→ **LISTED ENTRIES**
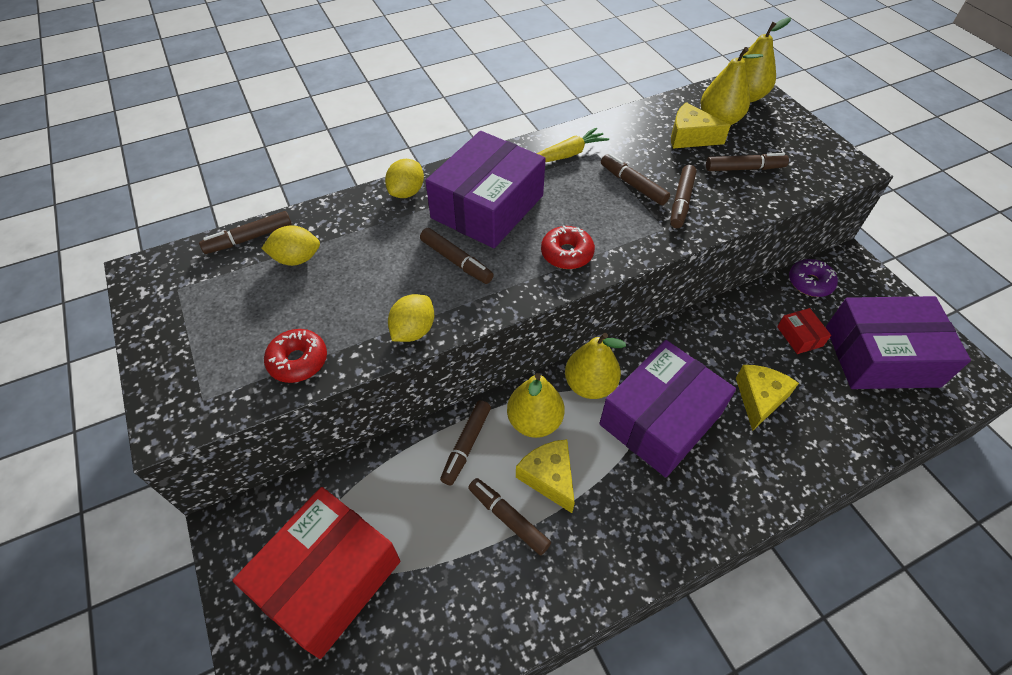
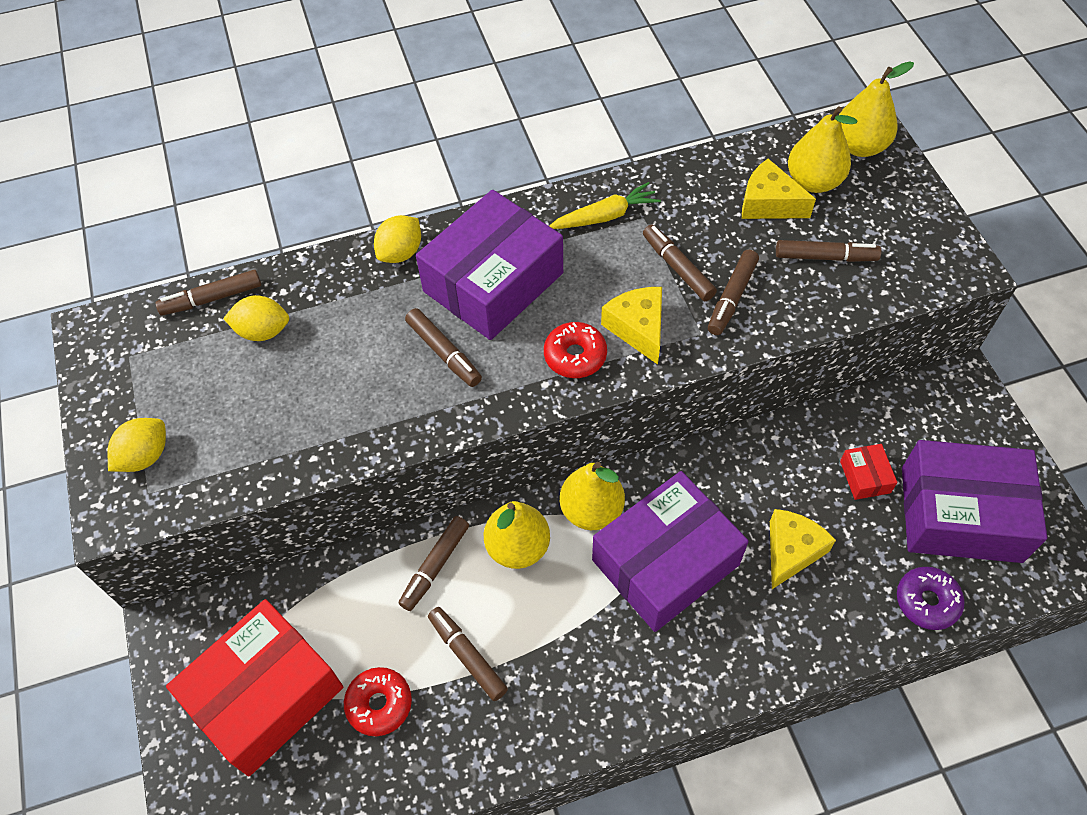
camera: 10 degrees right, 5 degrees up
(298, 361) = (252, 459): red donut -> red donut (379, 704)
(413, 330) = (381, 436): yellow lemon -> yellow lemon (145, 456)
(549, 477) = (521, 615): yellow cheese -> yellow cheese (638, 328)
(810, 283) = (900, 406): purple donut -> purple donut (927, 601)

→ **PROMPT**
Reproduce the data above word for word and omit the images.

→ **REPLY TO THE TASK**
camera: 10 degrees right, 5 degrees up
(298, 361) = (252, 459): red donut -> red donut (379, 704)
(413, 330) = (381, 436): yellow lemon -> yellow lemon (145, 456)
(549, 477) = (521, 615): yellow cheese -> yellow cheese (638, 328)
(810, 283) = (900, 406): purple donut -> purple donut (927, 601)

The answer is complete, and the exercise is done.